-- MATERIAL SUPPLIED follows --
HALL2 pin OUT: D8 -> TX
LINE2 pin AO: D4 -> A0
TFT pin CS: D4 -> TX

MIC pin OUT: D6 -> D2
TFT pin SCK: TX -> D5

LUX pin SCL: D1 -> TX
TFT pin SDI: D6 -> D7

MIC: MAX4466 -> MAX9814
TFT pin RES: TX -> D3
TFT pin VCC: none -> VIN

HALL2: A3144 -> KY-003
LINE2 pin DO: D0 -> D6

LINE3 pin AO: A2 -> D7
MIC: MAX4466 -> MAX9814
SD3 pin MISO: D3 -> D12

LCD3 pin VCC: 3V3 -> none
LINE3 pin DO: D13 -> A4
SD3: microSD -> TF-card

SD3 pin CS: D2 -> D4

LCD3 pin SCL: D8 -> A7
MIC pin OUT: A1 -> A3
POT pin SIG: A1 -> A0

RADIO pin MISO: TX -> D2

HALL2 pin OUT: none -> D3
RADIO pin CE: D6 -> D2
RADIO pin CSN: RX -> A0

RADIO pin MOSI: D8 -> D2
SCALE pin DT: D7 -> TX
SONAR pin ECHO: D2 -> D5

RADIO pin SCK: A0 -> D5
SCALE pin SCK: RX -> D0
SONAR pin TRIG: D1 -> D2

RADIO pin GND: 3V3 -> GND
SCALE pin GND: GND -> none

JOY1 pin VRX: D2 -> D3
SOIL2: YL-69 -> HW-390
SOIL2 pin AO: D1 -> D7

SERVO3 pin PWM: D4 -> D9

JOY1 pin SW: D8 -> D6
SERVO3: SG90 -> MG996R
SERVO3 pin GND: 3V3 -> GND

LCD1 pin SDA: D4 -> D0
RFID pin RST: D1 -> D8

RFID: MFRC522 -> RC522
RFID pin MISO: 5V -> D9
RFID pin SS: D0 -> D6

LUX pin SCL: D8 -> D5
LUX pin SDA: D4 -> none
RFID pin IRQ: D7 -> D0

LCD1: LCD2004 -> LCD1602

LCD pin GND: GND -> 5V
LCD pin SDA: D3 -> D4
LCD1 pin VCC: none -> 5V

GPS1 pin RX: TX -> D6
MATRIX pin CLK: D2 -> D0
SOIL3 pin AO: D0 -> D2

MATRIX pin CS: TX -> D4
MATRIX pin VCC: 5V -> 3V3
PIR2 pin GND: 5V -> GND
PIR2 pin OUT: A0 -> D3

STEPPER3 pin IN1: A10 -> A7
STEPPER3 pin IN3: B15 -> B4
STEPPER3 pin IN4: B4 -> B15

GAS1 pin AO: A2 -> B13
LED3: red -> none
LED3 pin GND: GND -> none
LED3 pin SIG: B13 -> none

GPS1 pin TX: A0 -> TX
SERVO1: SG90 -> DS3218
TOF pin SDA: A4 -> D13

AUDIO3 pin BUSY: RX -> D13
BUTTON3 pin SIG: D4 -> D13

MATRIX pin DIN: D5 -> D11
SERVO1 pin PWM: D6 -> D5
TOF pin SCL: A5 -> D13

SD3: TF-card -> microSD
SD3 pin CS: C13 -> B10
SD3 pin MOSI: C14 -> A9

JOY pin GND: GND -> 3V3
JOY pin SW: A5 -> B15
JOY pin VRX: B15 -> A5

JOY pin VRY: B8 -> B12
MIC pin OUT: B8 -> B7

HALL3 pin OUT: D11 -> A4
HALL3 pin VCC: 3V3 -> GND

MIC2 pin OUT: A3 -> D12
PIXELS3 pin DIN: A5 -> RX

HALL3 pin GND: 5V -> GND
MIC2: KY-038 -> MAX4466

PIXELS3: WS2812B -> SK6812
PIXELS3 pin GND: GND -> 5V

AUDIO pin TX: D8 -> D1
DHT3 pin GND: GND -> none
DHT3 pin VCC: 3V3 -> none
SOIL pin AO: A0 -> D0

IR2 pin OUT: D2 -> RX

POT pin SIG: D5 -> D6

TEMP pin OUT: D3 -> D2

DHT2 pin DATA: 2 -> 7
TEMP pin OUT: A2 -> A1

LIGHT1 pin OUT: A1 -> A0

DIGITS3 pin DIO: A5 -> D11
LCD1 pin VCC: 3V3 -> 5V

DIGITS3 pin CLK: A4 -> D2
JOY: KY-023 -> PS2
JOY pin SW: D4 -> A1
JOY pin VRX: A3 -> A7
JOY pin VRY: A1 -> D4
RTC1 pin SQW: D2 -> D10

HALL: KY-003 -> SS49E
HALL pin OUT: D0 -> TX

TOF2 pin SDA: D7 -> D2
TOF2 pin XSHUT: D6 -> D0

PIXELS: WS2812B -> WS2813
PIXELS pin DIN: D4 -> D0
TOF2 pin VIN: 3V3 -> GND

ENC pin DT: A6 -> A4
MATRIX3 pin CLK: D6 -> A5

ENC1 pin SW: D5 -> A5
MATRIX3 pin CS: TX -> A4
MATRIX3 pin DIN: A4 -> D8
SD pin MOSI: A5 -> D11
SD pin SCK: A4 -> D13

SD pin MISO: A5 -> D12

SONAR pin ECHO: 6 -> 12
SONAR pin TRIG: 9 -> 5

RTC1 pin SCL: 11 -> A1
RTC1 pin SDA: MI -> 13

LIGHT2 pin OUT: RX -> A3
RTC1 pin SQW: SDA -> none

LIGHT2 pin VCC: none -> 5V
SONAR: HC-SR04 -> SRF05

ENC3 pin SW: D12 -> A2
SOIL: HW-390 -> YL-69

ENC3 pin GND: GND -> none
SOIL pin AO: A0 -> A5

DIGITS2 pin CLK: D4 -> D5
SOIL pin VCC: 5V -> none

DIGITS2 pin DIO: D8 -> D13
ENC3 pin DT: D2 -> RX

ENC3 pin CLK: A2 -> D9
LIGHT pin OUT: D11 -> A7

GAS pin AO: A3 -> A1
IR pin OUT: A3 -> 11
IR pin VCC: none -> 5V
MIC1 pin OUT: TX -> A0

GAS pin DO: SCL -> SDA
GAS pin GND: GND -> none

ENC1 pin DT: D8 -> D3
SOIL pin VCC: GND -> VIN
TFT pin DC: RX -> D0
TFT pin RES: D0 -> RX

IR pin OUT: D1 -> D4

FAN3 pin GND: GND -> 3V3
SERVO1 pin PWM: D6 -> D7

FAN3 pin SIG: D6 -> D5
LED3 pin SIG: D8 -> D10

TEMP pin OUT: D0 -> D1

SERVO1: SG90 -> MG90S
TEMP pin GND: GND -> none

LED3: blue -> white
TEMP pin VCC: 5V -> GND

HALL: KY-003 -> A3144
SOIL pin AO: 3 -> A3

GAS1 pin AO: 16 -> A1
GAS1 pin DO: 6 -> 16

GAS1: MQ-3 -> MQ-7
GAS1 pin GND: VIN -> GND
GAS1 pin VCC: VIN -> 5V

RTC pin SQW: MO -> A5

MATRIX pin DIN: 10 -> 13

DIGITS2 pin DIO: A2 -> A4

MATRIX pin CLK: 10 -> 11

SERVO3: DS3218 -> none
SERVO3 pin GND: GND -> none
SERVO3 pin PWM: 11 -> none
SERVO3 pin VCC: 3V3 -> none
-- MATERIAL SUPPLIED concluded --
_YOUR OBJECTIVE:_
Set down, exactly as they appear above, all lines from the one that has "SOIL2 pin AO: D1 -> D7" down to the one that has "JOY: KY-023 -> PS2", including those two and no others.

_RESULT OF THIS TASK:_
SOIL2 pin AO: D1 -> D7

SERVO3 pin PWM: D4 -> D9

JOY1 pin SW: D8 -> D6
SERVO3: SG90 -> MG996R
SERVO3 pin GND: 3V3 -> GND

LCD1 pin SDA: D4 -> D0
RFID pin RST: D1 -> D8

RFID: MFRC522 -> RC522
RFID pin MISO: 5V -> D9
RFID pin SS: D0 -> D6

LUX pin SCL: D8 -> D5
LUX pin SDA: D4 -> none
RFID pin IRQ: D7 -> D0

LCD1: LCD2004 -> LCD1602

LCD pin GND: GND -> 5V
LCD pin SDA: D3 -> D4
LCD1 pin VCC: none -> 5V

GPS1 pin RX: TX -> D6
MATRIX pin CLK: D2 -> D0
SOIL3 pin AO: D0 -> D2

MATRIX pin CS: TX -> D4
MATRIX pin VCC: 5V -> 3V3
PIR2 pin GND: 5V -> GND
PIR2 pin OUT: A0 -> D3

STEPPER3 pin IN1: A10 -> A7
STEPPER3 pin IN3: B15 -> B4
STEPPER3 pin IN4: B4 -> B15

GAS1 pin AO: A2 -> B13
LED3: red -> none
LED3 pin GND: GND -> none
LED3 pin SIG: B13 -> none

GPS1 pin TX: A0 -> TX
SERVO1: SG90 -> DS3218
TOF pin SDA: A4 -> D13

AUDIO3 pin BUSY: RX -> D13
BUTTON3 pin SIG: D4 -> D13

MATRIX pin DIN: D5 -> D11
SERVO1 pin PWM: D6 -> D5
TOF pin SCL: A5 -> D13

SD3: TF-card -> microSD
SD3 pin CS: C13 -> B10
SD3 pin MOSI: C14 -> A9

JOY pin GND: GND -> 3V3
JOY pin SW: A5 -> B15
JOY pin VRX: B15 -> A5

JOY pin VRY: B8 -> B12
MIC pin OUT: B8 -> B7

HALL3 pin OUT: D11 -> A4
HALL3 pin VCC: 3V3 -> GND

MIC2 pin OUT: A3 -> D12
PIXELS3 pin DIN: A5 -> RX

HALL3 pin GND: 5V -> GND
MIC2: KY-038 -> MAX4466

PIXELS3: WS2812B -> SK6812
PIXELS3 pin GND: GND -> 5V

AUDIO pin TX: D8 -> D1
DHT3 pin GND: GND -> none
DHT3 pin VCC: 3V3 -> none
SOIL pin AO: A0 -> D0

IR2 pin OUT: D2 -> RX

POT pin SIG: D5 -> D6

TEMP pin OUT: D3 -> D2

DHT2 pin DATA: 2 -> 7
TEMP pin OUT: A2 -> A1

LIGHT1 pin OUT: A1 -> A0

DIGITS3 pin DIO: A5 -> D11
LCD1 pin VCC: 3V3 -> 5V

DIGITS3 pin CLK: A4 -> D2
JOY: KY-023 -> PS2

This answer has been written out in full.